- LISTED RECORDS -
+-------+

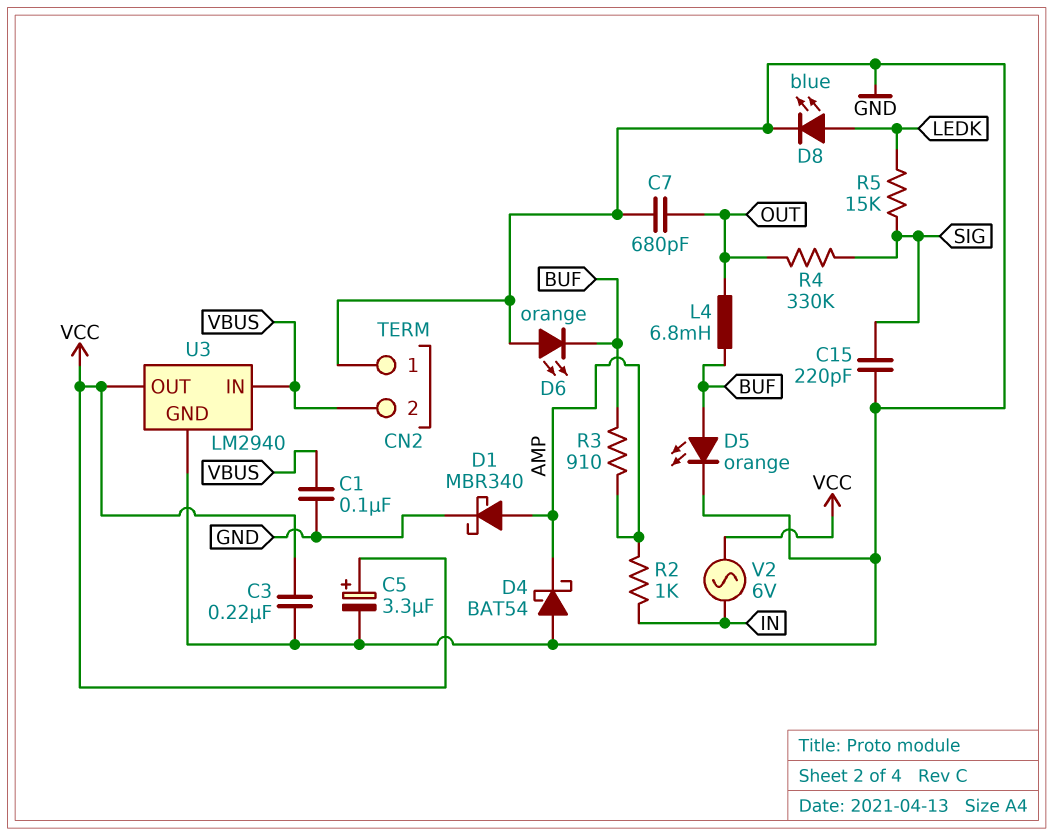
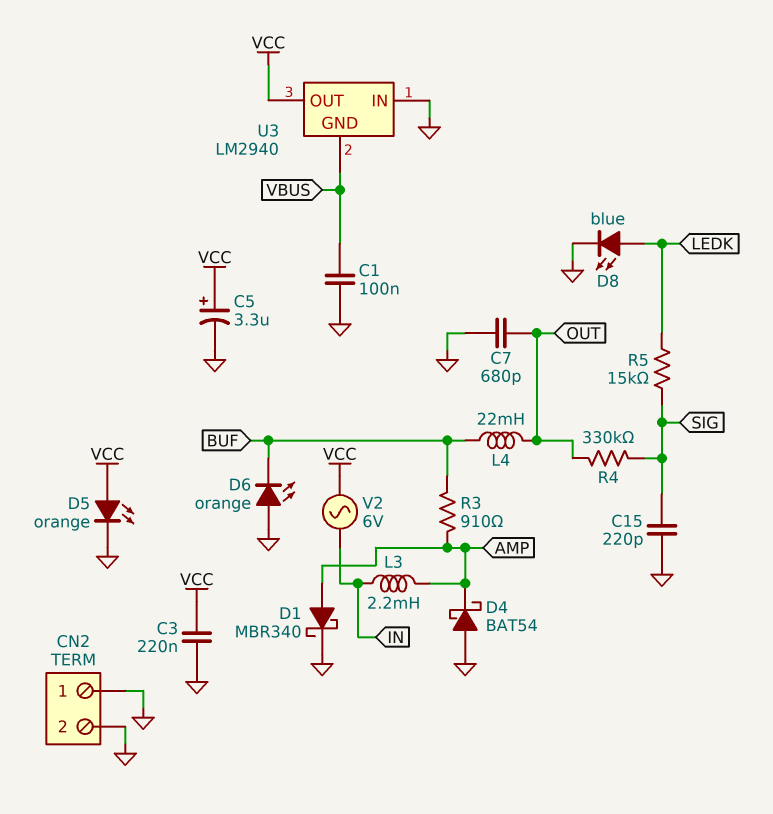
CN2 pin 2: VBUS -> GND
D5: LED orange (A BUF, K GND) -> LED orange (A VCC, K GND)
L3: none -> 2.2mH (AMP, IN)
L4: 6.8mH (BUF, OUT) -> 22mH (BUF, OUT)
R2: 1k (AMP, IN) -> none
U3 pin GND: GND -> VBUS
U3 pin IN: VBUS -> GND

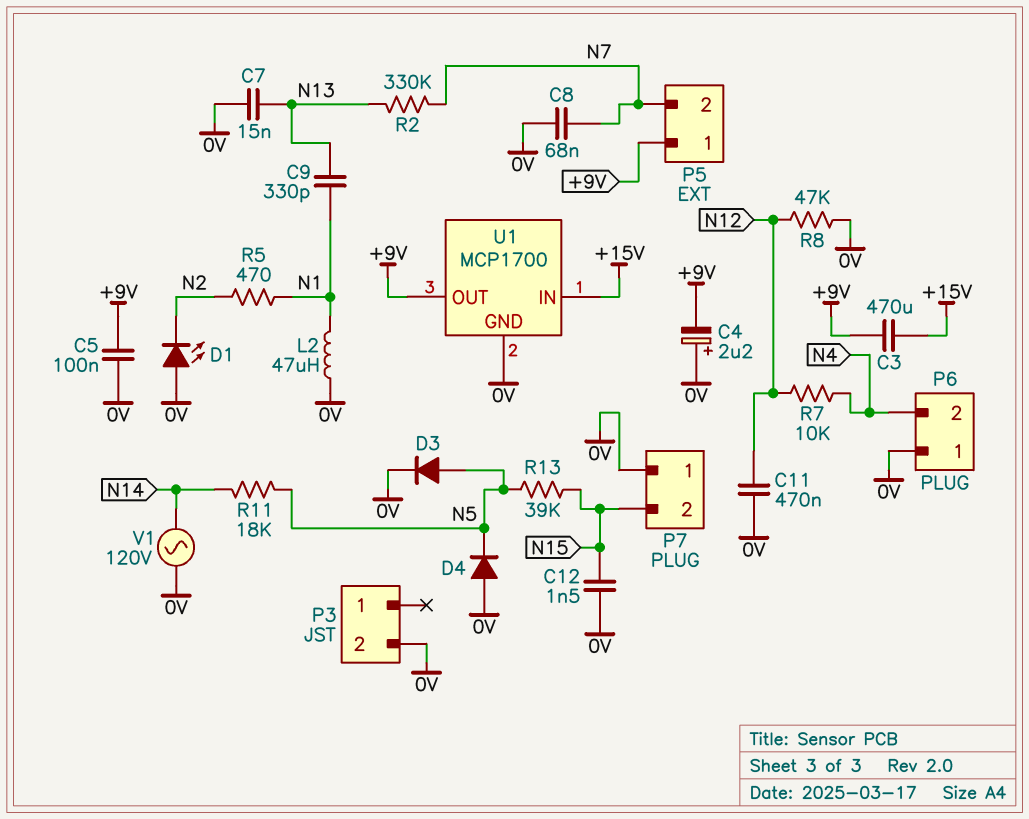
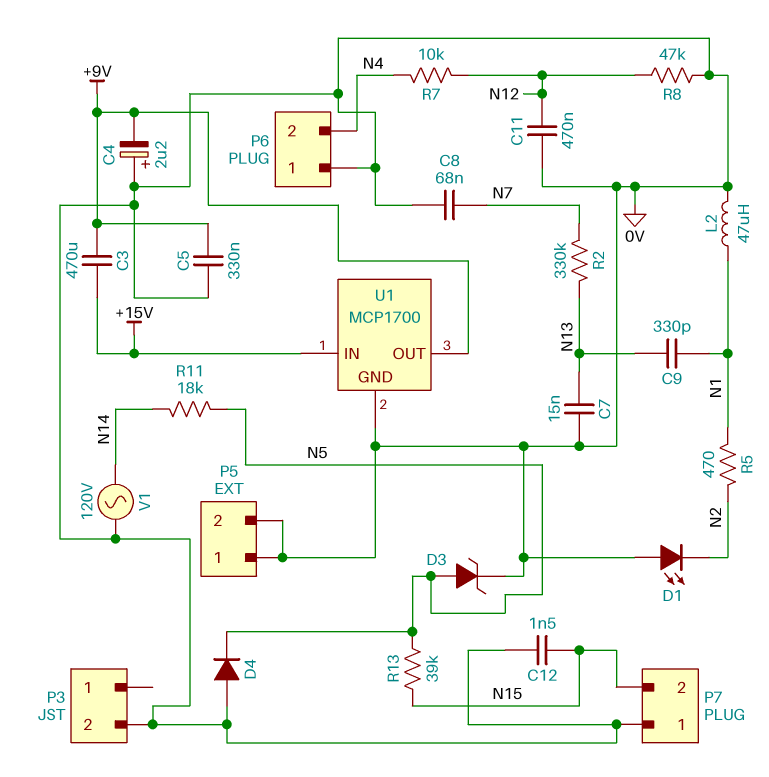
C5: 100nF (+9V, 0V) -> 330nF (+9V, 0V)
D3: diode (A N5, K 0V) -> zener (A N5, K 0V)
P5 pin 1: +9V -> 0V
P5 pin 2: N7 -> 0V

+-------+

- WHAT TO DO -
Return exactly the lines from the line with "U3 pin IN: VBUS -> GND" through the last line of the data above, both included; pictures do not go in the answer.

- TASK RESULT -
U3 pin IN: VBUS -> GND

C5: 100nF (+9V, 0V) -> 330nF (+9V, 0V)
D3: diode (A N5, K 0V) -> zener (A N5, K 0V)
P5 pin 1: +9V -> 0V
P5 pin 2: N7 -> 0V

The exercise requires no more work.